Available data:

● ● ● ● ● ● ●

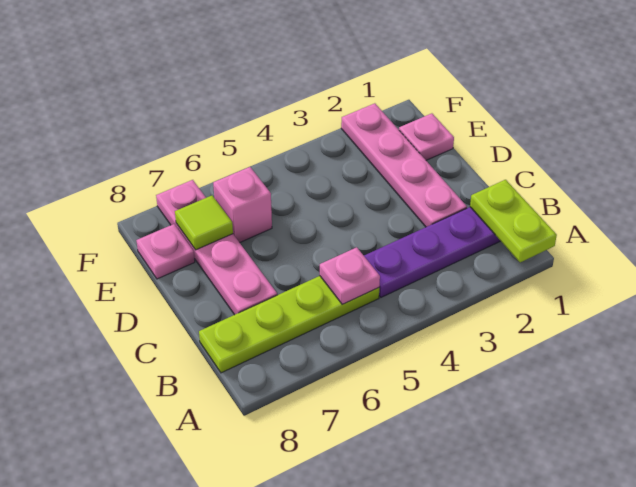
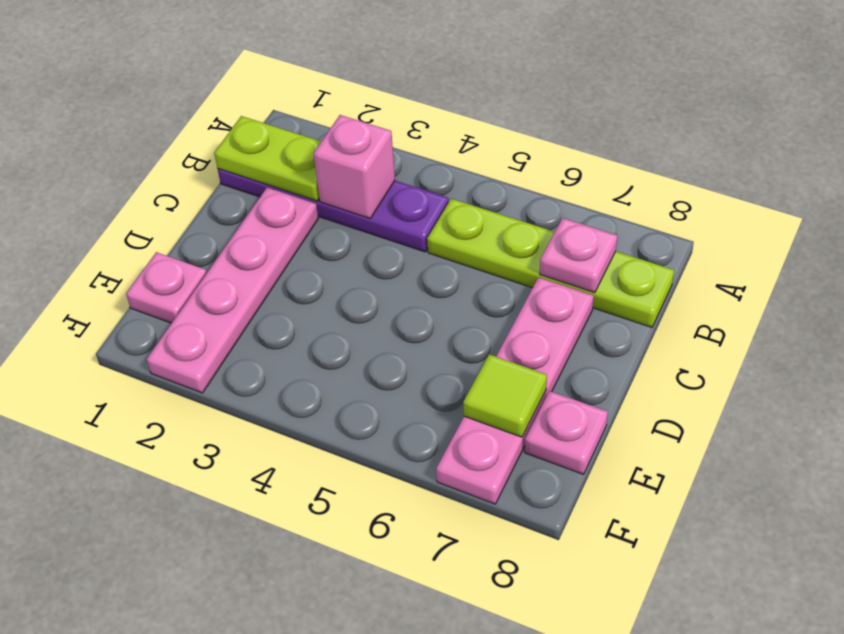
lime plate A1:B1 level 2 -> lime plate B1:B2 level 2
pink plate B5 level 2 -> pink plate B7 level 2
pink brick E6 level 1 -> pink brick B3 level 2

● ● ● ● ● ● ●

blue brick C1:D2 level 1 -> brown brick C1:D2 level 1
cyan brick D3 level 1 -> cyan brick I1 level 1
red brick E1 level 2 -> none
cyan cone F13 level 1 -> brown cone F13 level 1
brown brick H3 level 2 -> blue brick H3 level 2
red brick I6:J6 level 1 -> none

● ● ● ● ● ● ●

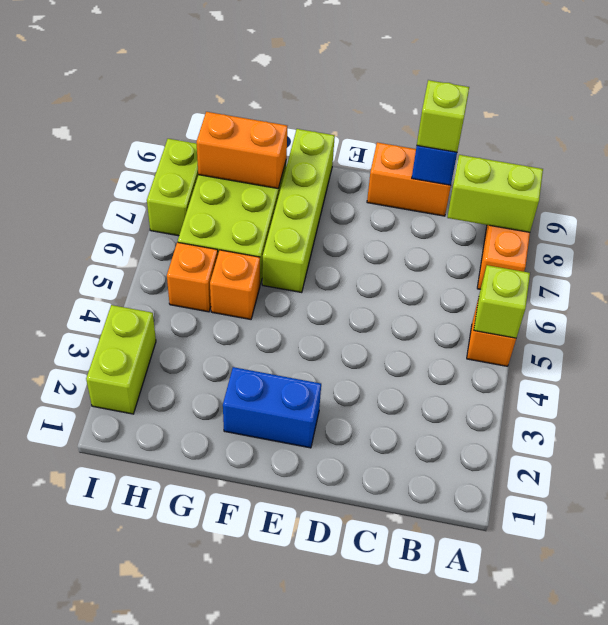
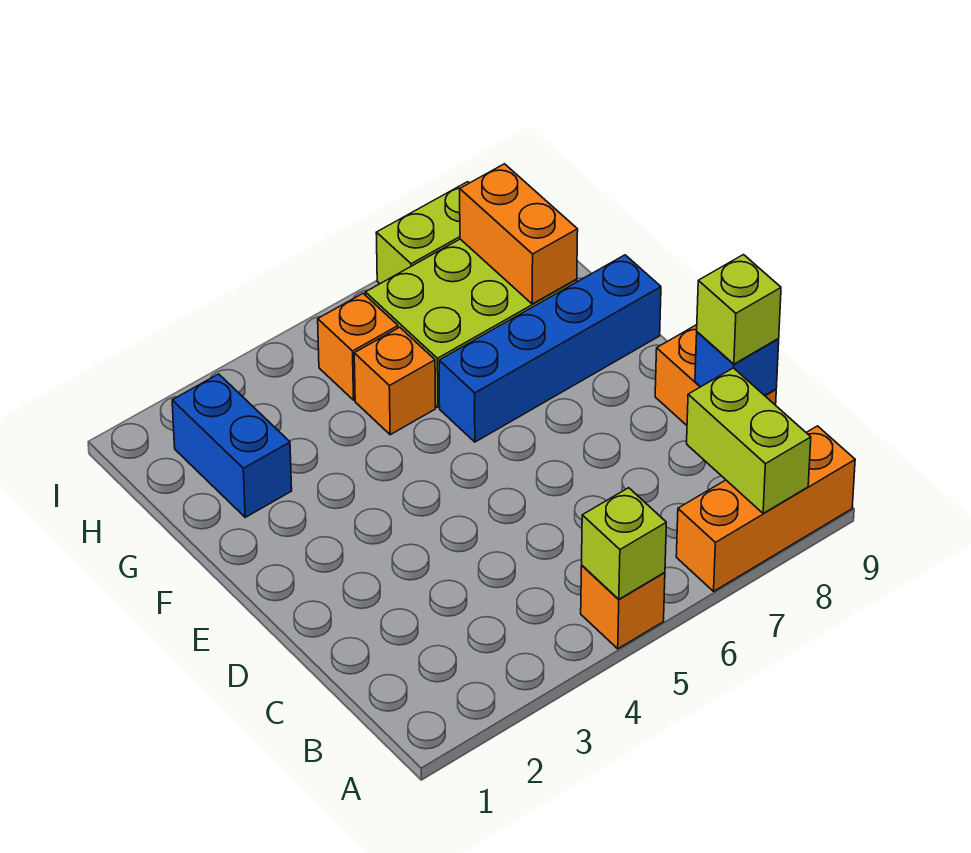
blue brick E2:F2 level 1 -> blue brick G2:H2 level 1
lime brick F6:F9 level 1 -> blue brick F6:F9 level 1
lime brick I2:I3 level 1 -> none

● ● ● ● ● ● ●

What needs to be done: In the records above, find every line that contains the word "none" and copy it.

Answer to the problem:
red brick E1 level 2 -> none
red brick I6:J6 level 1 -> none
lime brick I2:I3 level 1 -> none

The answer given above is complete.